* **Task directions**
Return, word for word, the lines of the listing below from the one with "to (753 189)" through the one with "135 degrees counterclockwise", and no other lines.

* **Recorded data**
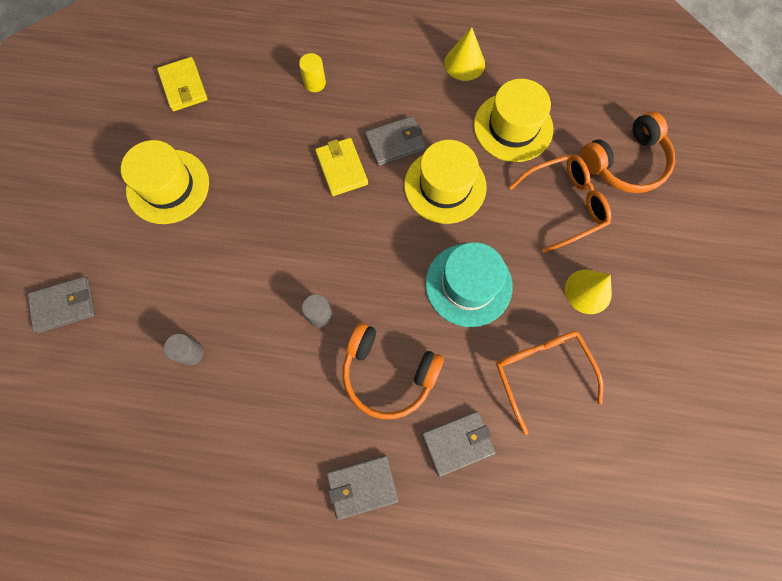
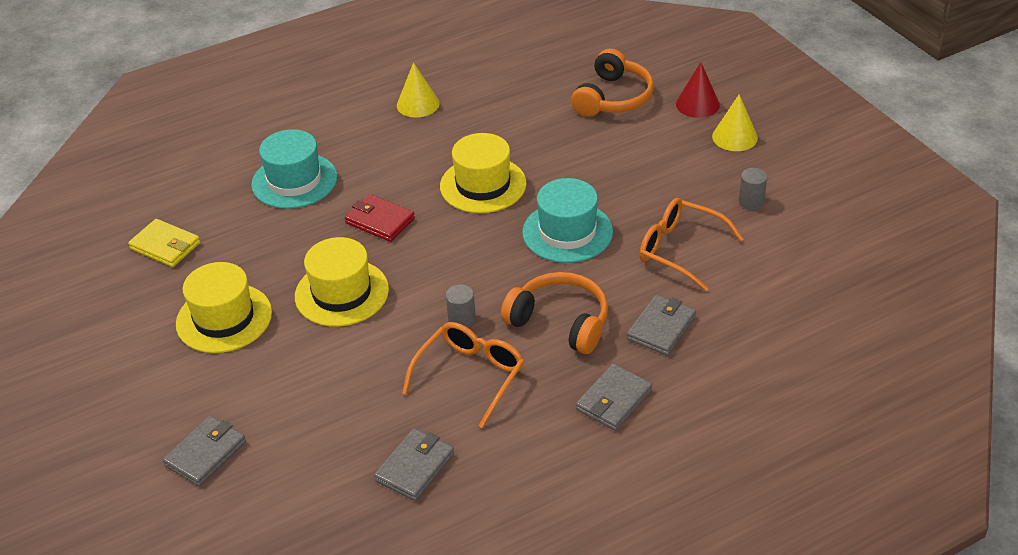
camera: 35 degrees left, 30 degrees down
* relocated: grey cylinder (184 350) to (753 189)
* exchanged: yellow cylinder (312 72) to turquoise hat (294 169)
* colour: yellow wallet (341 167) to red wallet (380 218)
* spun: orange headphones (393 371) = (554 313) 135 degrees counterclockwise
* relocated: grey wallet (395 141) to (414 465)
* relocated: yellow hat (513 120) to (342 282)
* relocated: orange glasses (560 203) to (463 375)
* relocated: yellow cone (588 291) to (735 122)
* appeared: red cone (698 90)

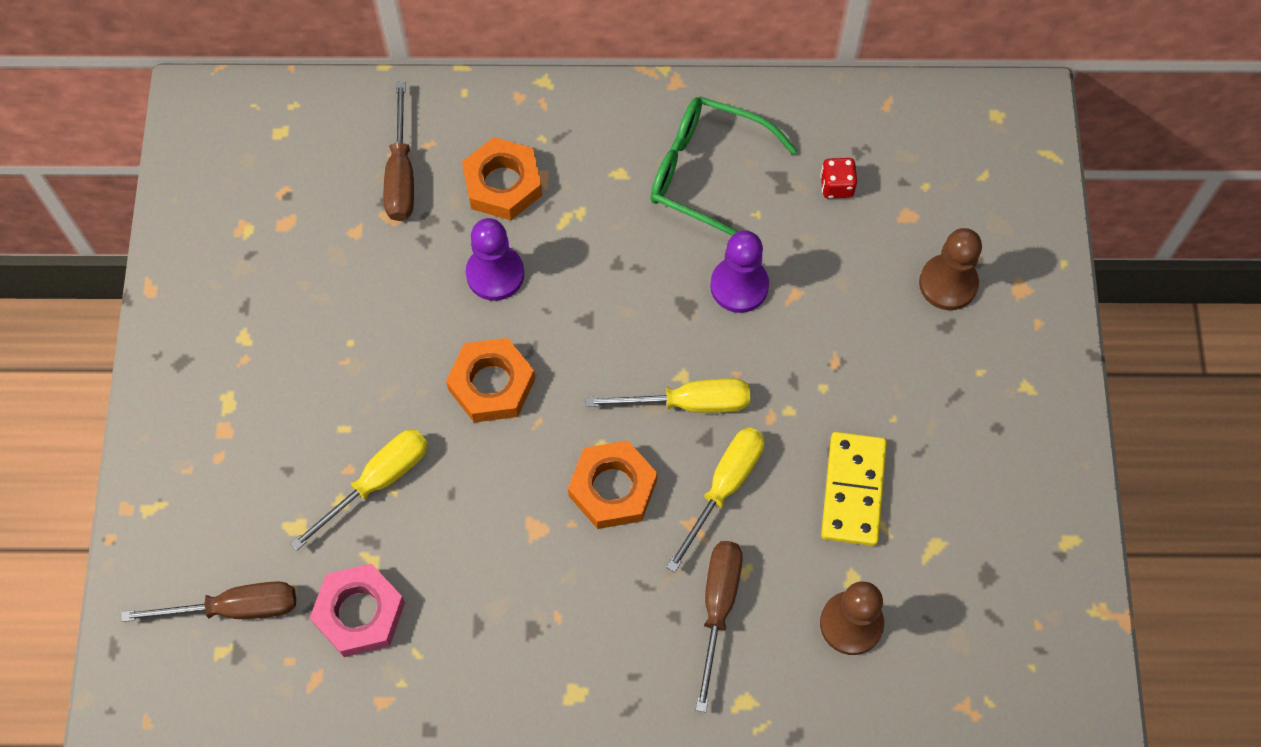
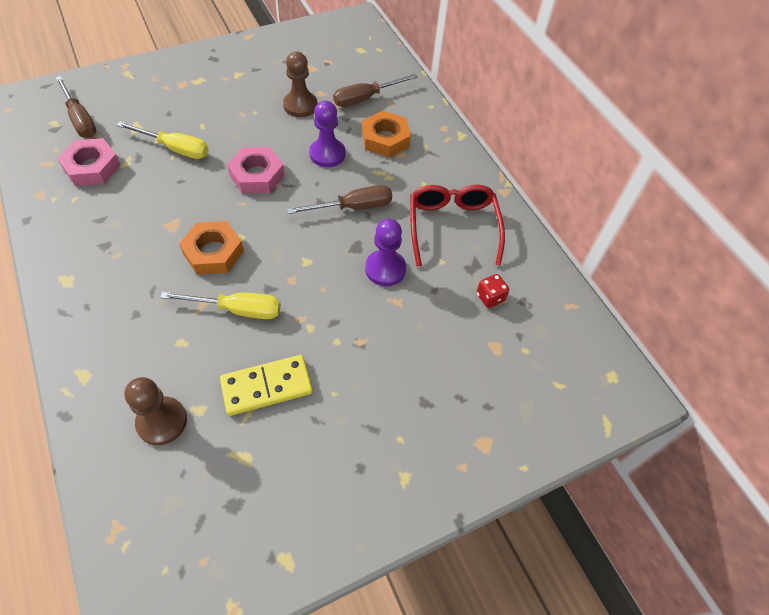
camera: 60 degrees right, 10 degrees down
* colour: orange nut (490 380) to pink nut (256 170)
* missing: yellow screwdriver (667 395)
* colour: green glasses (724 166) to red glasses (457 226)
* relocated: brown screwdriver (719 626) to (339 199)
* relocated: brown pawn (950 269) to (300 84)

* **Solution to this problem**
* relocated: grey cylinder (184 350) to (753 189)
* exchanged: yellow cylinder (312 72) to turquoise hat (294 169)
* colour: yellow wallet (341 167) to red wallet (380 218)
* spun: orange headphones (393 371) = (554 313) 135 degrees counterclockwise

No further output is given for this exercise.